#### [Data in this exercise]
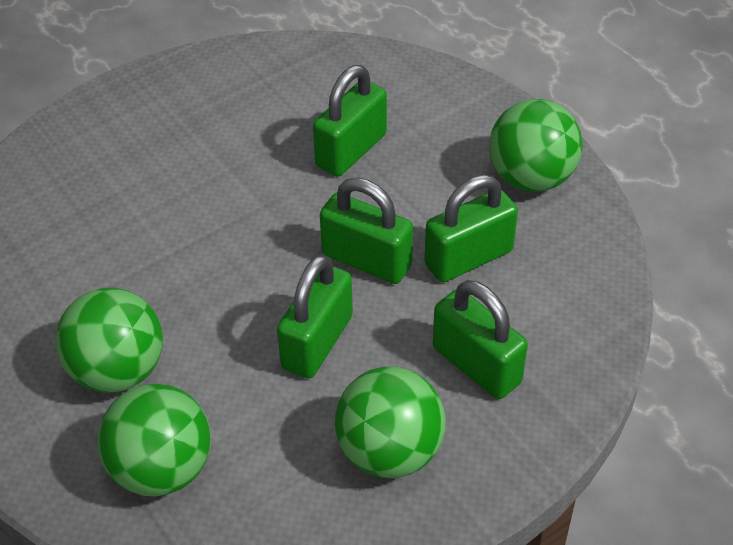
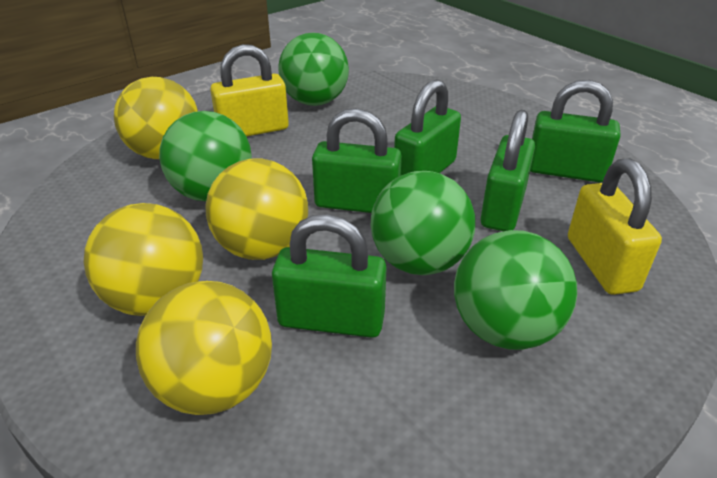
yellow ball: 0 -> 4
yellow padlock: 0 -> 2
* * *
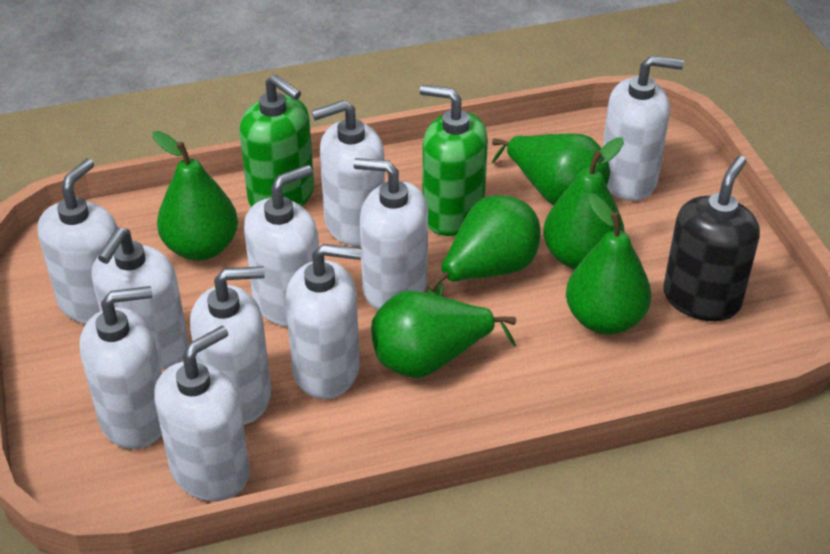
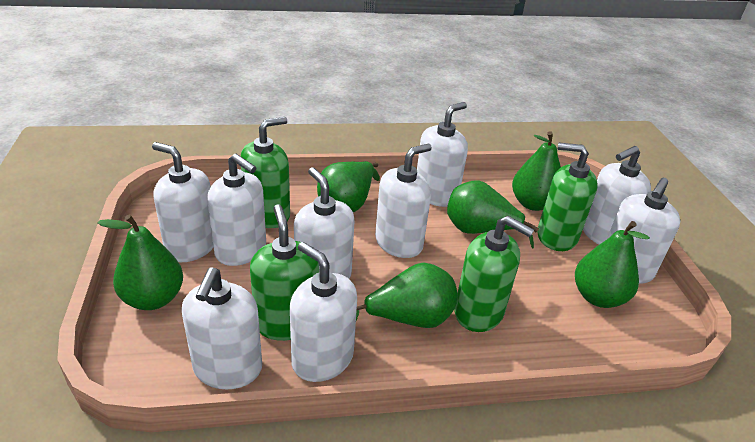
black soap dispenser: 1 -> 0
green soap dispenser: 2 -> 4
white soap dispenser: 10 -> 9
* * *
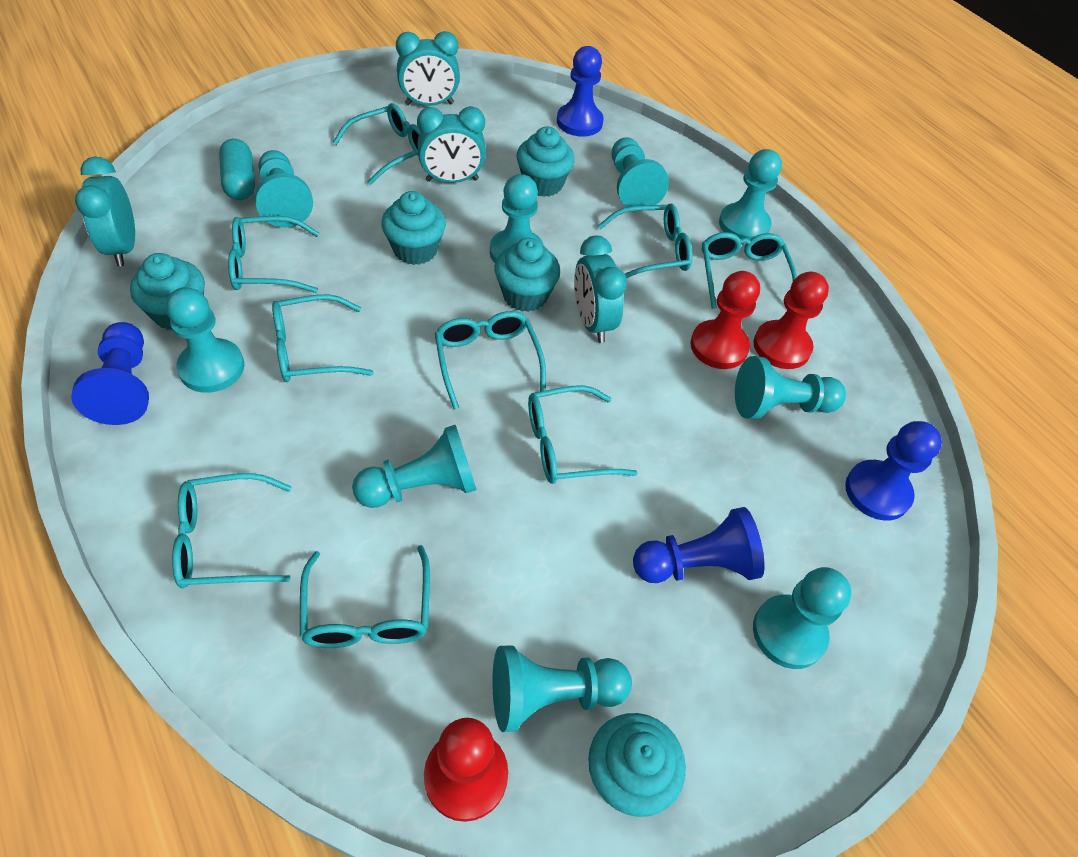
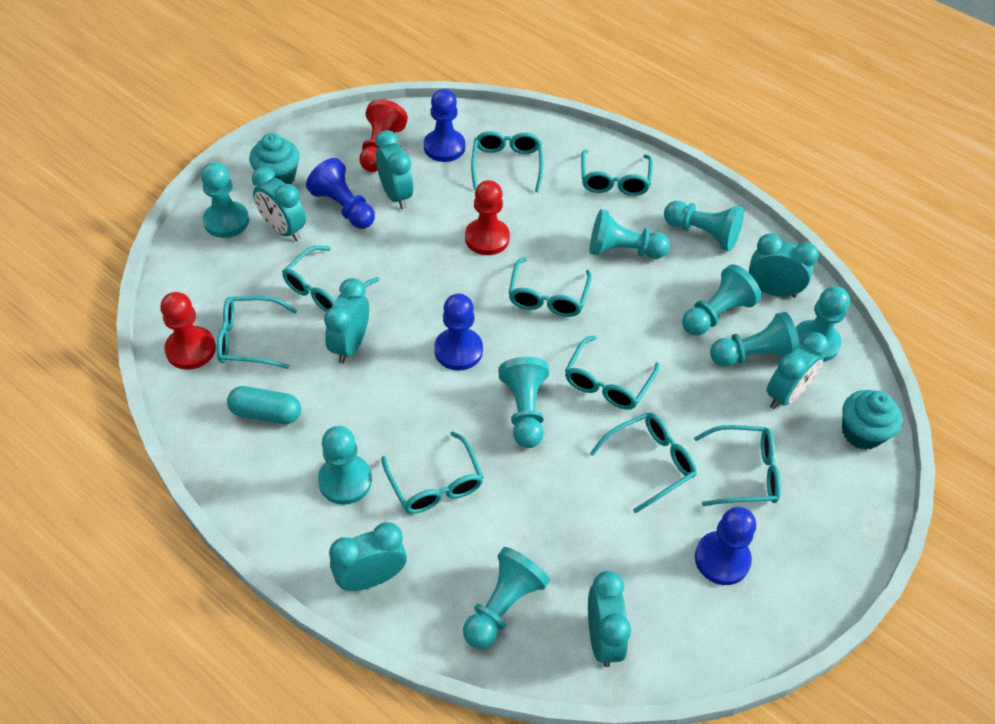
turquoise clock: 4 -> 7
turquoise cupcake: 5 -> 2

#### [Work request]
Take the entries above and return only the lines from the one with "green soap dispenser: 2 -> 4" to the one with "white soap dispenser: 10 -> 9", both included, unchanged.

#### [Answer box]
green soap dispenser: 2 -> 4
white soap dispenser: 10 -> 9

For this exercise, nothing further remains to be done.